### Data segment
───

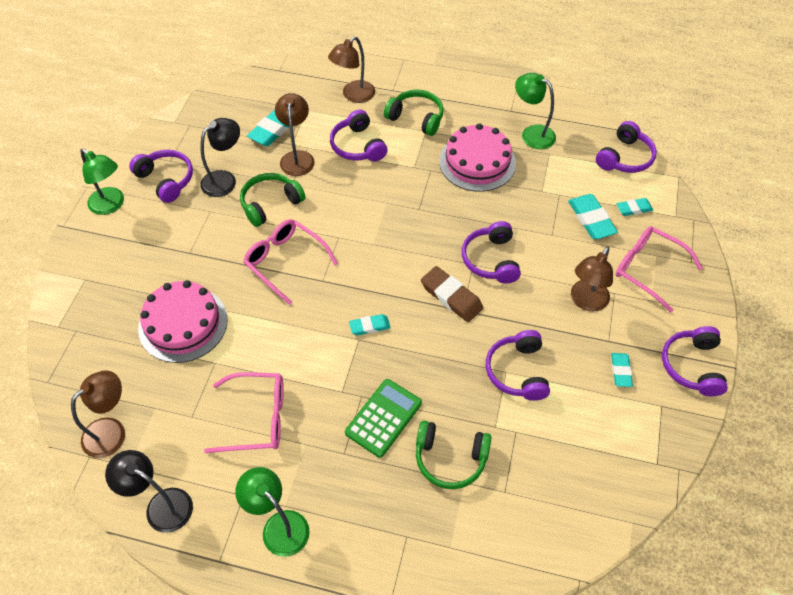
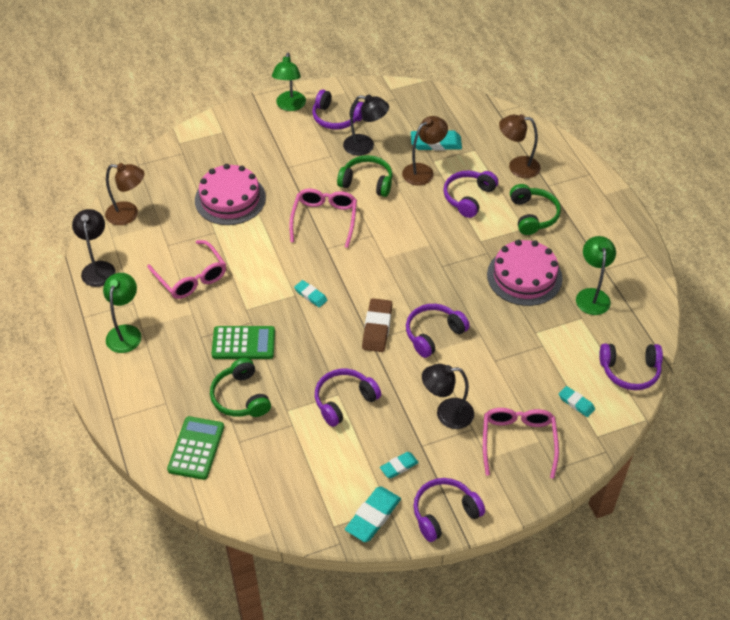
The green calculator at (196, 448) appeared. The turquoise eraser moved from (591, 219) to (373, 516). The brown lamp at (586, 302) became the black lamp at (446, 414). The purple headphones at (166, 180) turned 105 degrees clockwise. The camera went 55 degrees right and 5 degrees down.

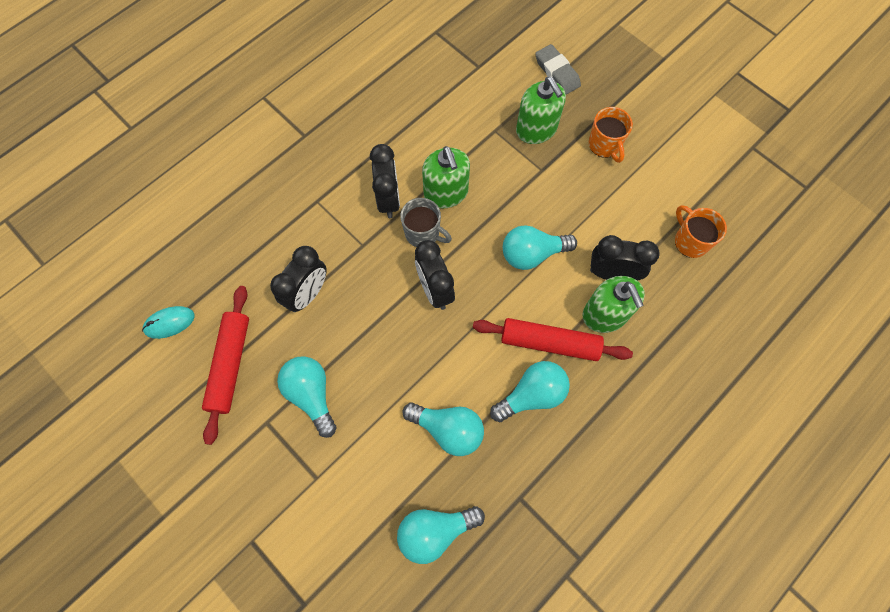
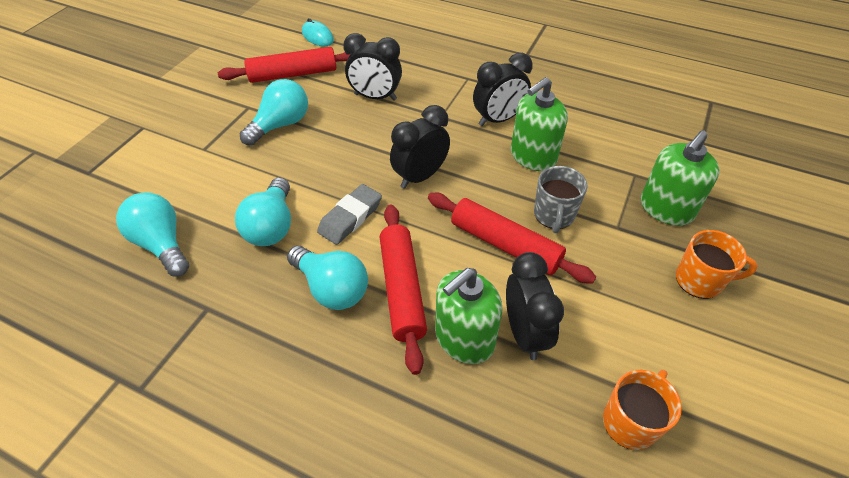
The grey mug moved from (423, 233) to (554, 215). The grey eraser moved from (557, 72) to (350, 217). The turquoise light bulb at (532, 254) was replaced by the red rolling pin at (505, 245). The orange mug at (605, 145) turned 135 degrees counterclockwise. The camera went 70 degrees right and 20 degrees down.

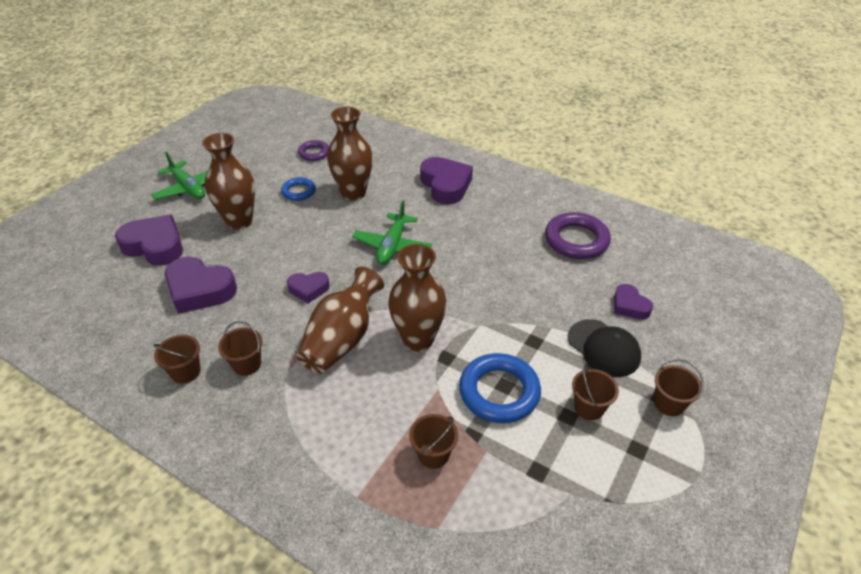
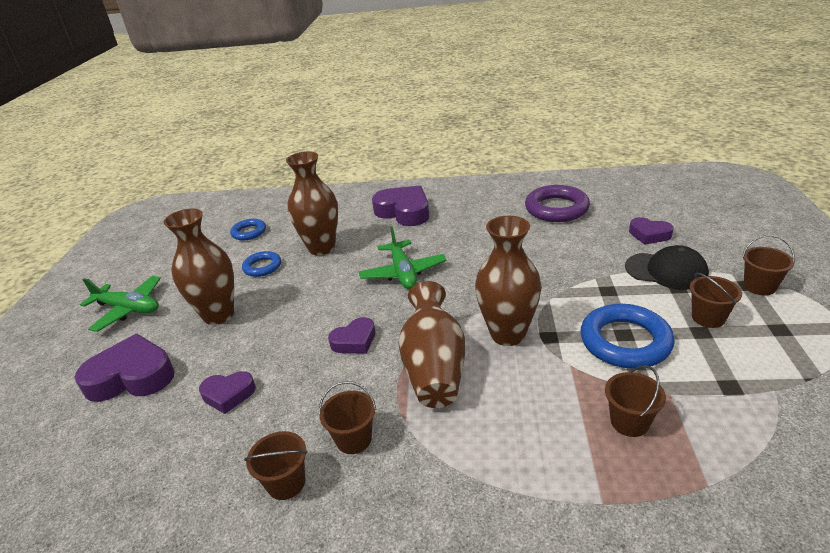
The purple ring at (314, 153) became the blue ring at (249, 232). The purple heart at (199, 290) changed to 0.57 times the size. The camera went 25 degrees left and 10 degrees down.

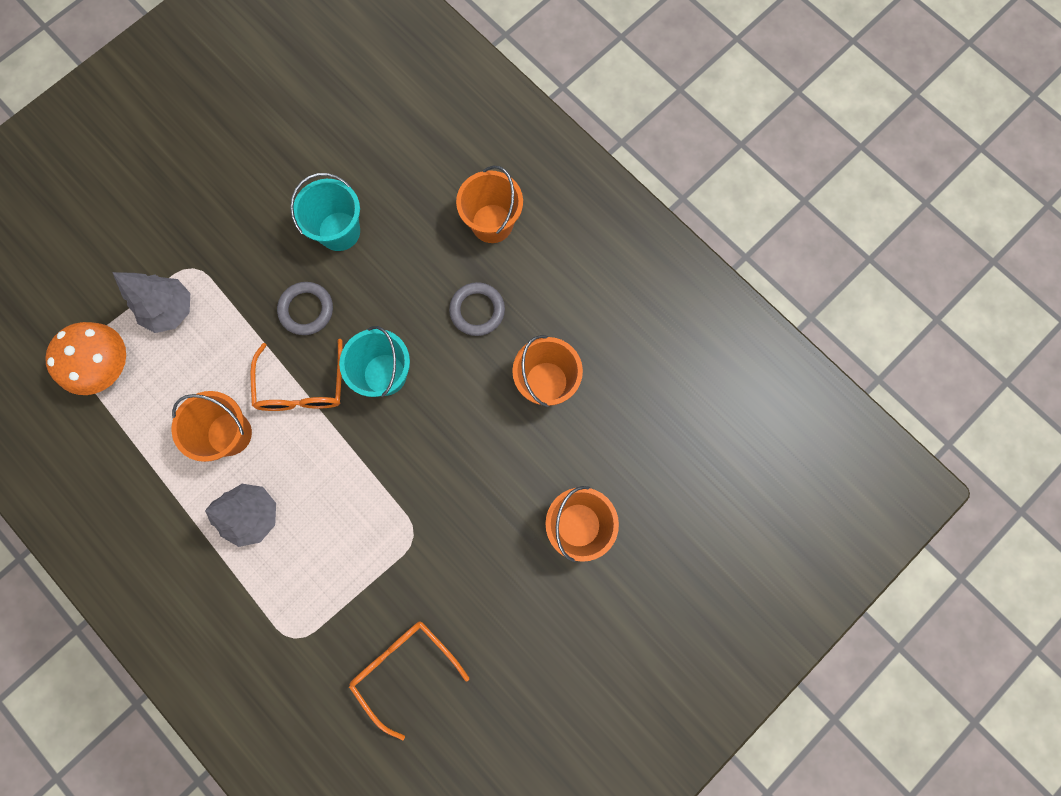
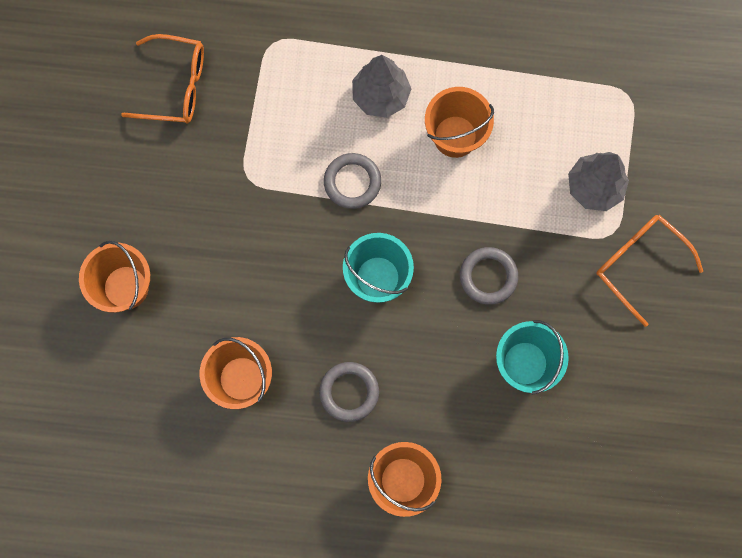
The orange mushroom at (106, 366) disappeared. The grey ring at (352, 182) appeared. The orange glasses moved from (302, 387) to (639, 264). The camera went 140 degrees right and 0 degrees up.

───

Repeat the data above in full and exactly. Omit every image.

### Solution to the problem
The green calculator at (196, 448) appeared. The turquoise eraser moved from (591, 219) to (373, 516). The brown lamp at (586, 302) became the black lamp at (446, 414). The purple headphones at (166, 180) turned 105 degrees clockwise. The camera went 55 degrees right and 5 degrees down.

The grey mug moved from (423, 233) to (554, 215). The grey eraser moved from (557, 72) to (350, 217). The turquoise light bulb at (532, 254) was replaced by the red rolling pin at (505, 245). The orange mug at (605, 145) turned 135 degrees counterclockwise. The camera went 70 degrees right and 20 degrees down.

The purple ring at (314, 153) became the blue ring at (249, 232). The purple heart at (199, 290) changed to 0.57 times the size. The camera went 25 degrees left and 10 degrees down.

The orange mushroom at (106, 366) disappeared. The grey ring at (352, 182) appeared. The orange glasses moved from (302, 387) to (639, 264). The camera went 140 degrees right and 0 degrees up.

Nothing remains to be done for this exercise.